Work task —
If a line in the records below contains the word "trapezoid", return that line.

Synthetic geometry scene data
= Beginning of Section =
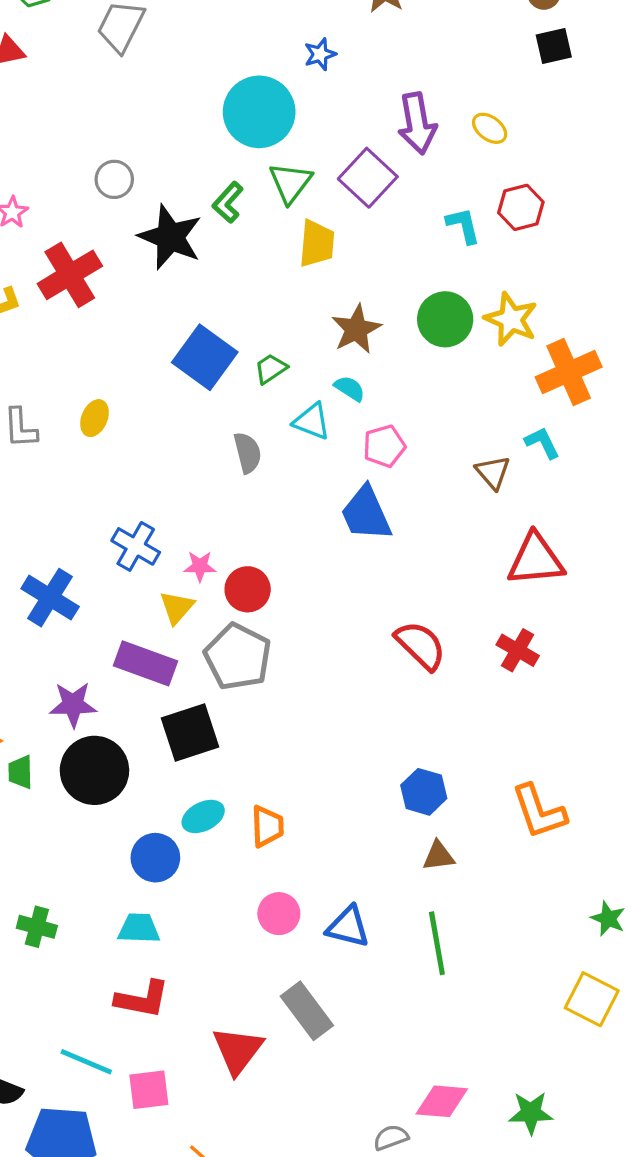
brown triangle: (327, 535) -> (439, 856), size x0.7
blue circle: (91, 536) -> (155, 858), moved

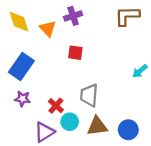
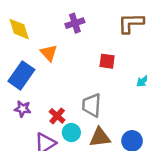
orange triangle: (48, 29) -> (49, 53), moved
red square: (75, 53) -> (107, 61), moved

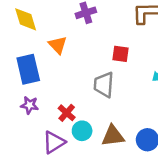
blue rectangle: (21, 75) -> (28, 69), turned -48
gray trapezoid: (92, 105) -> (104, 85), moved

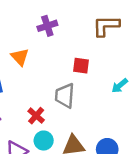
red cross: (67, 113) -> (36, 116), moved

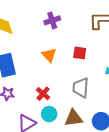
orange triangle: (20, 57) -> (49, 55), moved
gray trapezoid: (65, 96) -> (81, 88), moved

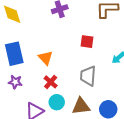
orange triangle: (49, 55) -> (46, 58), moved

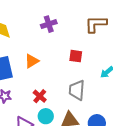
orange triangle: (46, 58) -> (32, 61), moved, turned 42

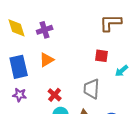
purple cross: (49, 24) -> (45, 30), moved
red square: (76, 56) -> (102, 56), moved

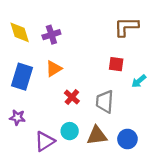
blue rectangle: (19, 67) -> (22, 77), turned 30
purple star: (20, 95) -> (17, 117), moved
red cross: (55, 95) -> (72, 97), moved

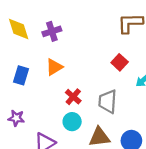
red square: (116, 64) -> (120, 62), turned 35
blue rectangle: (22, 77) -> (21, 75), size x0.7
cyan circle: (70, 131) -> (72, 122), moved

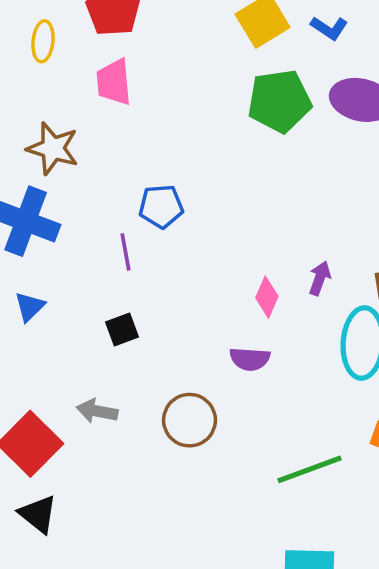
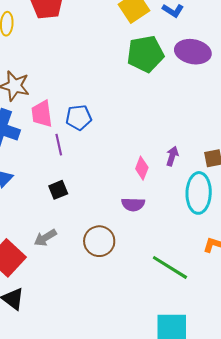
pink trapezoid: (114, 82) -> (42, 114), moved
gray arrow: (97, 411) -> (45, 238), turned -40
green line: (309, 469) -> (170, 267), turned 54

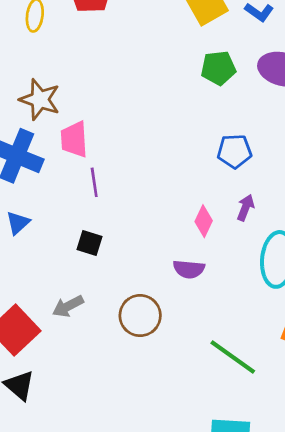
green pentagon: (145, 54) -> (218, 68), size x0.7
blue pentagon: (79, 117) -> (234, 151), moved
black square: (58, 190) -> (90, 243), turned 36

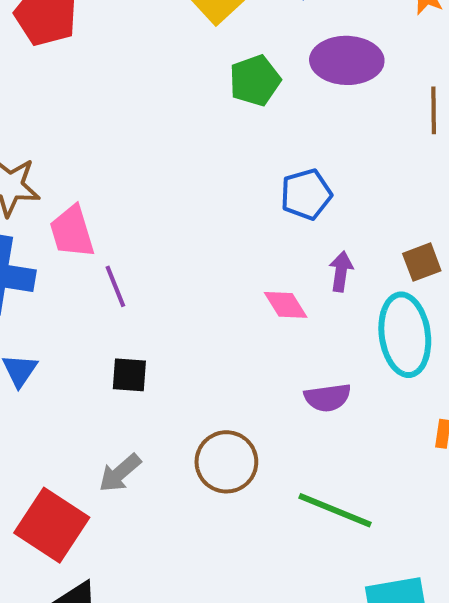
pink diamond: (204, 221) -> (286, 305), turned -44
purple semicircle: (189, 269) -> (327, 398), moved
green line: (233, 357) -> (335, 510), moved

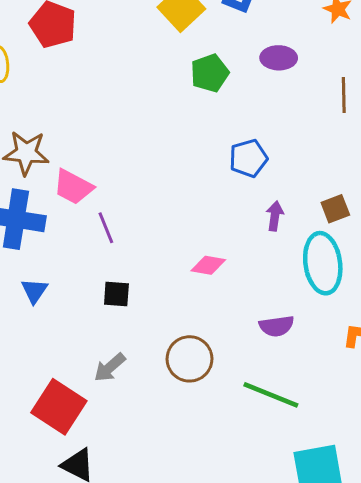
purple ellipse: (347, 60) -> (279, 58), size x0.7
pink trapezoid: (72, 232) -> (73, 187), turned -45
pink diamond: (286, 305) -> (208, 265), moved, turned -48
purple semicircle: (327, 398) -> (277, 326), moved

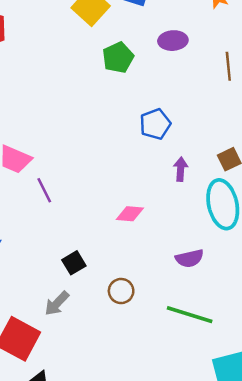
black square: (116, 294) -> (74, 263), moved, turned -30
brown circle: (189, 359) -> (121, 291), size x0.7

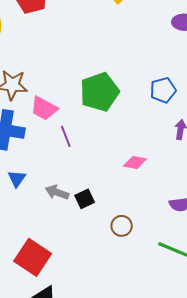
green pentagon: (118, 58) -> (99, 92), moved, size x1.5
gray arrow: (57, 303) -> (57, 192), moved, turned 60

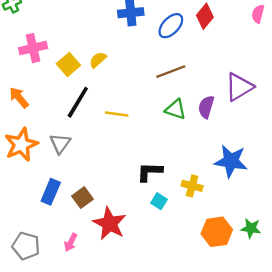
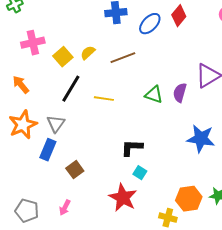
brown line: (171, 72) -> (123, 58), moved
yellow cross: (192, 186) -> (168, 218), moved
blue rectangle: (51, 192) -> (48, 150), moved
red star: (110, 224) -> (123, 198), moved

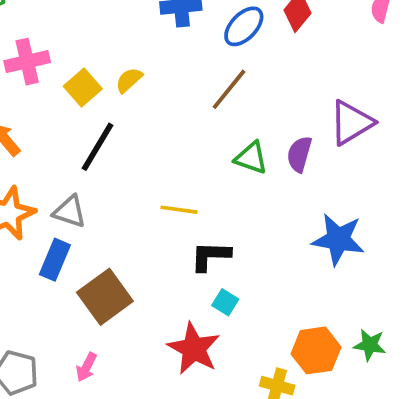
brown line: (123, 58) -> (229, 89), moved, turned -30
yellow line: (104, 99) -> (179, 210), moved
gray triangle: (56, 124) -> (70, 212), turned -48
brown square: (75, 170) -> (105, 297), size x1.6

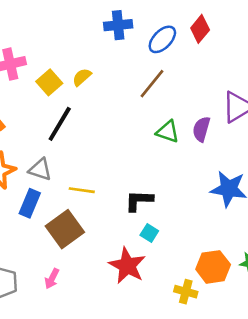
yellow line: (179, 210) -> (82, 190), moved

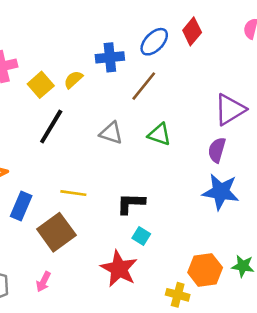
blue cross: (118, 25) -> (110, 57), moved
purple semicircle: (201, 129) -> (217, 150), moved
gray triangle: (40, 169) -> (111, 133), moved

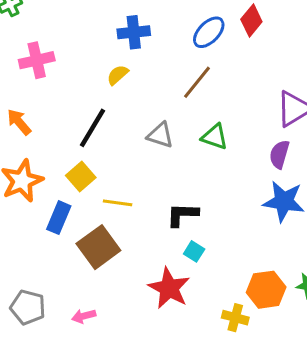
blue cross: (110, 57) -> (134, 32), moved
yellow square: (41, 85) -> (81, 176), moved
pink arrow: (43, 282) -> (84, 316), moved, turned 48

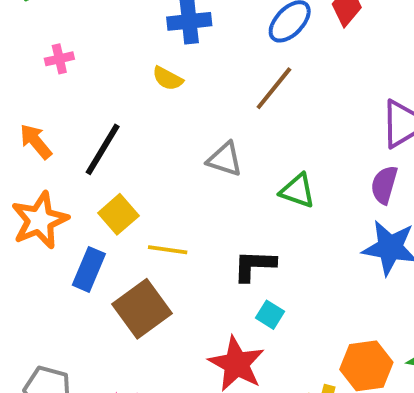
pink cross: (37, 60) -> (59, 59), size x0.6
yellow semicircle: (118, 75) -> (168, 78), turned -110
black line: (93, 128) -> (103, 149), moved
green triangle: (215, 137) -> (298, 191), moved

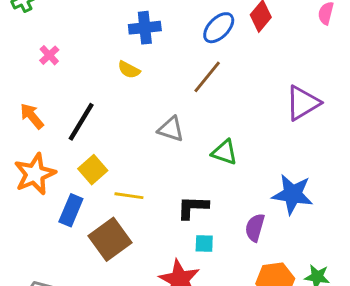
pink cross: (59, 59) -> (49, 55), turned -30
purple semicircle: (384, 185) -> (255, 228), moved
cyan square: (270, 315) -> (204, 243), turned -30

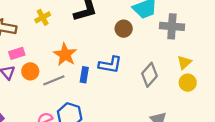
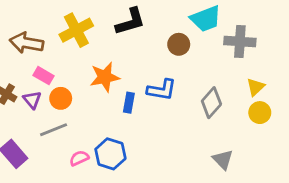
yellow cross: (43, 17) -> (76, 30), size x1.6
pink rectangle: (17, 53) -> (44, 76), turned 48
orange star: (65, 54) -> (105, 77), turned 30
gray line: (54, 80) -> (54, 130), moved

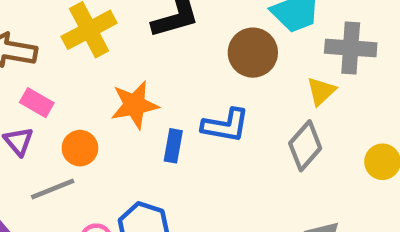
brown circle: (179, 44) -> (253, 53), size x1.4
yellow triangle: (256, 87) -> (321, 91), moved
orange circle: (61, 98) -> (80, 148), moved

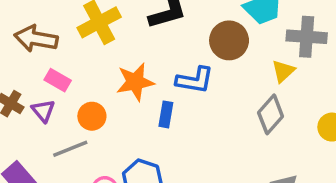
blue L-shape: (226, 125) -> (195, 80), moved

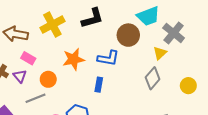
gray cross: (307, 37) -> (174, 33), turned 35
blue rectangle: (166, 114) -> (99, 85), moved

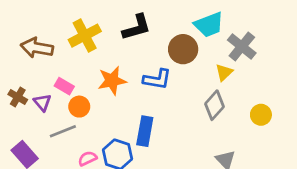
pink rectangle: (28, 58) -> (64, 86), moved
blue rectangle: (99, 85) -> (145, 131), moved, size x1.5

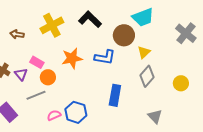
black L-shape: (137, 27) -> (90, 19), turned -120
gray cross: (242, 46) -> (186, 33), moved
brown arrow: (37, 48) -> (17, 34), size x0.6
yellow triangle: (224, 72) -> (144, 52), moved
blue rectangle: (145, 131) -> (115, 95), moved

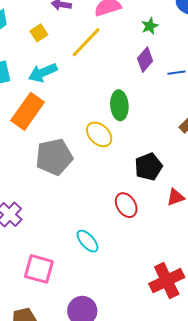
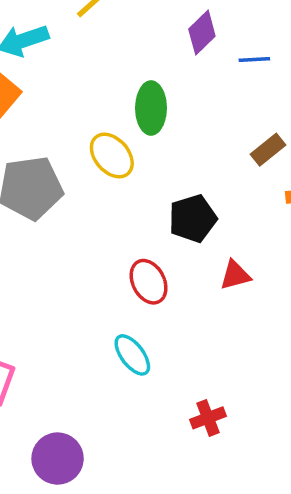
cyan ellipse: (87, 241) -> (132, 355), moved
red cross: (167, 281) -> (208, 418), size x0.6

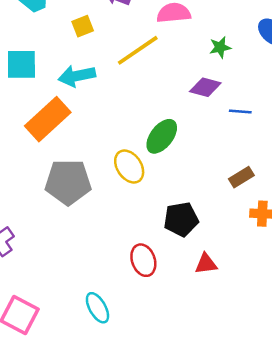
purple diamond: (202, 33) -> (205, 87), turned 52
green ellipse: (151, 108) -> (162, 136), turned 30
cyan ellipse: (132, 355) -> (97, 308), moved

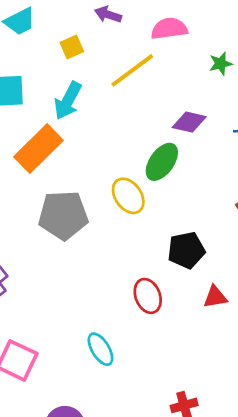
cyan arrow: (77, 76) -> (68, 101), turned -48
purple diamond: (205, 87) -> (189, 122), moved

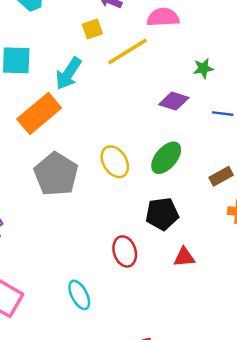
yellow square: (72, 47) -> (92, 29), moved
green star: (221, 64) -> (203, 68), moved
green ellipse: (162, 162) -> (166, 158), moved
gray pentagon: (63, 215) -> (56, 174), turned 30

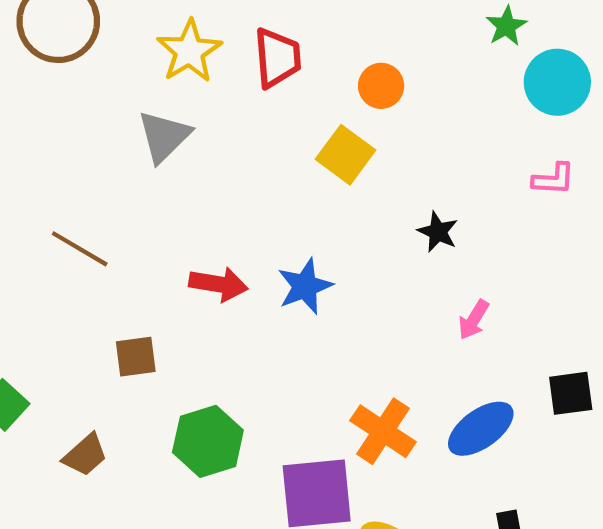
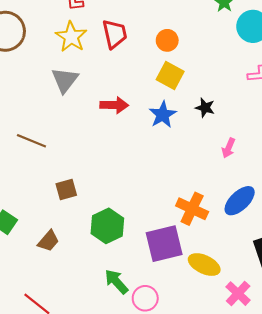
yellow square: (346, 155) -> (170, 75), moved
red arrow: (218, 284) -> (114, 105), moved
blue star: (305, 286) -> (163, 115), moved

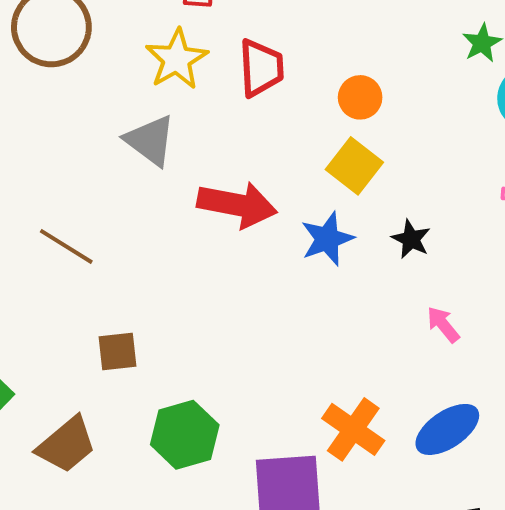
gray triangle: (65, 80) -> (150, 140), turned -40
red arrow: (114, 105) -> (237, 205), size x1.4
pink arrow: (229, 148) -> (443, 324), turned 108
brown trapezoid: (48, 241) -> (66, 445), size x1.4

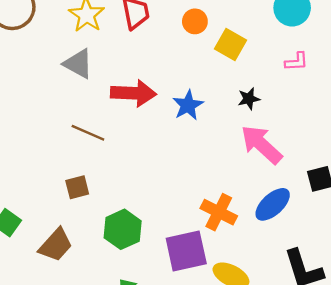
yellow square: (354, 166) -> (230, 45), moved
black star: (411, 239) -> (249, 99), moved, turned -30
brown line: (66, 246) -> (88, 133), moved
pink arrow: (443, 324) -> (261, 145), size x2.0

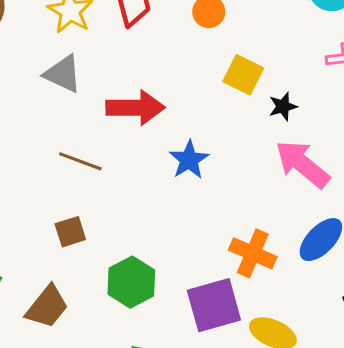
yellow square: (230, 45) -> (243, 75), moved
blue star: (188, 105) -> (189, 160), moved

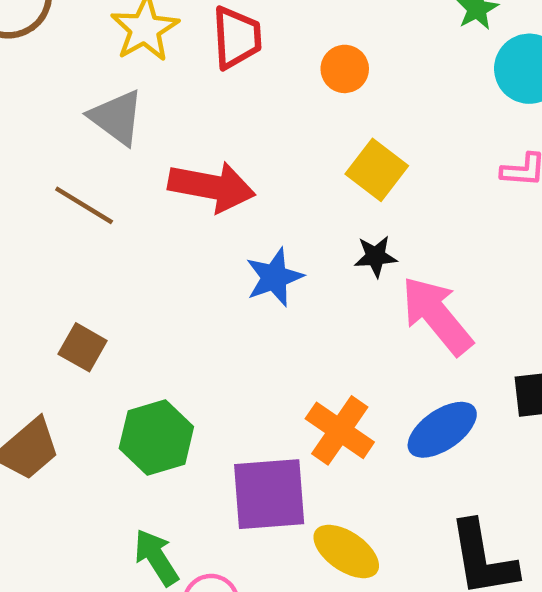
black star: (283, 106) -> (376, 256), moved
brown line: (80, 161) -> (84, 205), moved
brown square: (70, 232) -> (83, 347), turned 36

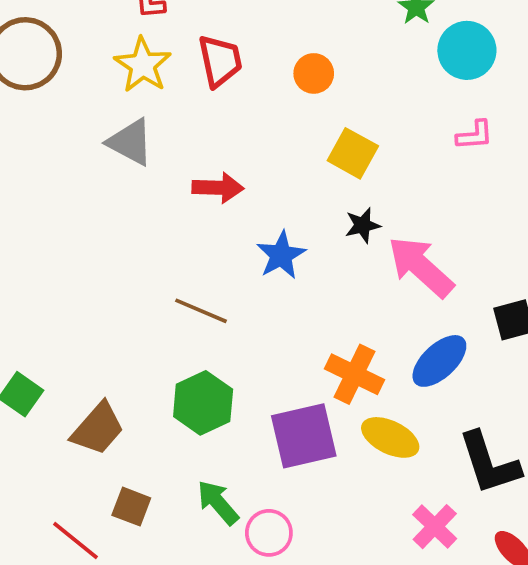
red arrow: (212, 187) -> (218, 188), size x0.7
brown line: (84, 205) -> (201, 311), moved
brown square: (83, 347) -> (131, 507), moved
yellow ellipse: (346, 551) -> (390, 437), moved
= End of Section =
Task response —
gray trapezoid: (92, 105) -> (104, 85), moved
gray trapezoid: (65, 96) -> (81, 88), moved
pink trapezoid: (114, 82) -> (42, 114), moved
pink trapezoid: (72, 232) -> (73, 187), turned -45
brown trapezoid: (48, 241) -> (66, 445), size x1.4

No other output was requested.